#### Problem statement:
Please return the lines, both ends included, that run from the one containing "(474, 459) = (167, 107): white" to the last line of the data below, exactly and alone.

#### Data to examine:

◆ ◆ ◆

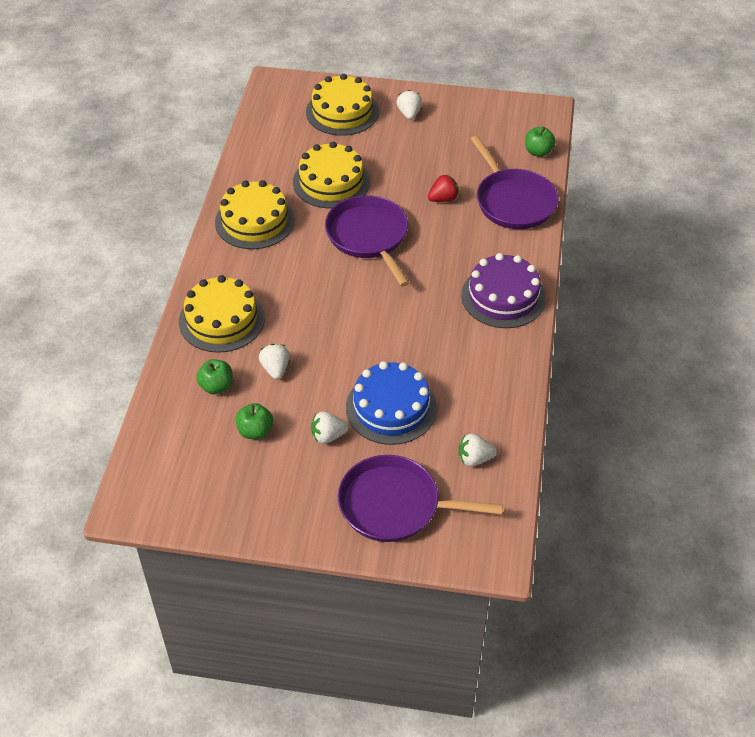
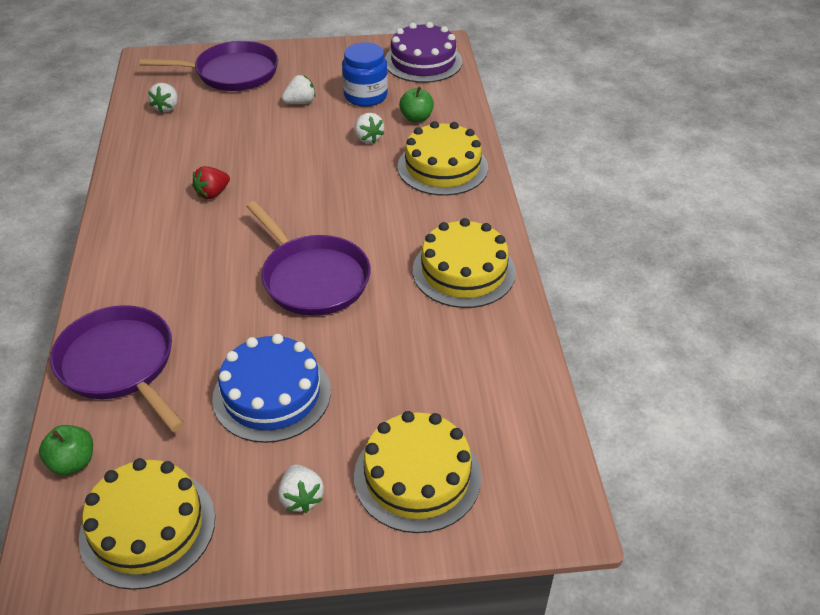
camera: 165 degrees right, 5 degrees down
(255, 431) = (365, 96): green apple -> blue jar
(331, 182) = (387, 343): yellow cake -> yellow cake (148, 527)
(391, 407) = (248, 128): blue cake -> blue cake (272, 394)
(443, 199) = (222, 348): red strawberry -> red strawberry (212, 193)
(474, 459) = (167, 107): white strawberry -> white strawberry turned 120 degrees clockwise
(503, 296) = (137, 239): purple cake -> purple cake (423, 61)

◆ ◆ ◆

#### Response for this exercise:
(474, 459) = (167, 107): white strawberry -> white strawberry turned 120 degrees clockwise
(503, 296) = (137, 239): purple cake -> purple cake (423, 61)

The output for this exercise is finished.